[Records to process]

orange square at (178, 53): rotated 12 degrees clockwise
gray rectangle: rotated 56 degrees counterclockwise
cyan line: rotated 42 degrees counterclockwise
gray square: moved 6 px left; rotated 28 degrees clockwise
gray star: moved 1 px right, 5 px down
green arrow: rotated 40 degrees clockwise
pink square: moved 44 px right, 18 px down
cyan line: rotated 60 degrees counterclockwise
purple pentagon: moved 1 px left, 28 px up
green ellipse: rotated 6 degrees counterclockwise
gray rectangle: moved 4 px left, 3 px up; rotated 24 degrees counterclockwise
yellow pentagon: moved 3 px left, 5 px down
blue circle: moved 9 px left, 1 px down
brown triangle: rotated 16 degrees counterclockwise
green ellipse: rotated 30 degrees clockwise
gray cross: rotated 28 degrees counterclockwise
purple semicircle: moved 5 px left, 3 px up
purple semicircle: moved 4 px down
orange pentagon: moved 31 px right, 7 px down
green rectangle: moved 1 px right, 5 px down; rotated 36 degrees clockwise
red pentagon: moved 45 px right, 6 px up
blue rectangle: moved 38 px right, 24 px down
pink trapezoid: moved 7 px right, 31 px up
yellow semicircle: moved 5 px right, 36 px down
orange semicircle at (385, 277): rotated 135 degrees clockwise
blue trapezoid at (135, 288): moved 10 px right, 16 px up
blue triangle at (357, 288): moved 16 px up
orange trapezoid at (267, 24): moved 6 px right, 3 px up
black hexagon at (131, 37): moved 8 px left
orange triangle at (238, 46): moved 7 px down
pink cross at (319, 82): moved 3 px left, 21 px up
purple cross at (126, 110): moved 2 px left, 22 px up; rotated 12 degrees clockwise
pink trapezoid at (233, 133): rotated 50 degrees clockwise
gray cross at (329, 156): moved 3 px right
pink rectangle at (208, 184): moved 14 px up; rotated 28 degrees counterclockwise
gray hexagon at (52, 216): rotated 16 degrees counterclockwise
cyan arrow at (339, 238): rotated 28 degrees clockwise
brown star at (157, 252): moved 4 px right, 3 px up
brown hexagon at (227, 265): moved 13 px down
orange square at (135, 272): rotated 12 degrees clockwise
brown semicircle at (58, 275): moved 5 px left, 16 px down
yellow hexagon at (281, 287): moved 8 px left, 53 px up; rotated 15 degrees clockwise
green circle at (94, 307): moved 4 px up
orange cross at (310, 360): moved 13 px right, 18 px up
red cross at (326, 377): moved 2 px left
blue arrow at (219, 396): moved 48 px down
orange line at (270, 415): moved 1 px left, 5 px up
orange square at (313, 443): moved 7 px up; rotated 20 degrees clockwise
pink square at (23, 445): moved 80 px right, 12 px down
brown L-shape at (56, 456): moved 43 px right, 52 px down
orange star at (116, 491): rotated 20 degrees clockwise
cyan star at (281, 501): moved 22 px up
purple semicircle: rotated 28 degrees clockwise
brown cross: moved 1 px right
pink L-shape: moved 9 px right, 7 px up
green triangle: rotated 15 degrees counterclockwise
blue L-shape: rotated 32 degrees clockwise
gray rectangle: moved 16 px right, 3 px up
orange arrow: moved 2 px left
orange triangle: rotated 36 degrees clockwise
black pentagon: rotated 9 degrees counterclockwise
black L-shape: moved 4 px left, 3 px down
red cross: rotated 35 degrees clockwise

[/Records to process]

Problem:
From the data above, copy each line that has the string "yellow".

Answer to this exercise:
yellow pentagon: moved 3 px left, 5 px down
yellow semicircle: moved 5 px right, 36 px down
yellow hexagon at (281, 287): moved 8 px left, 53 px up; rotated 15 degrees clockwise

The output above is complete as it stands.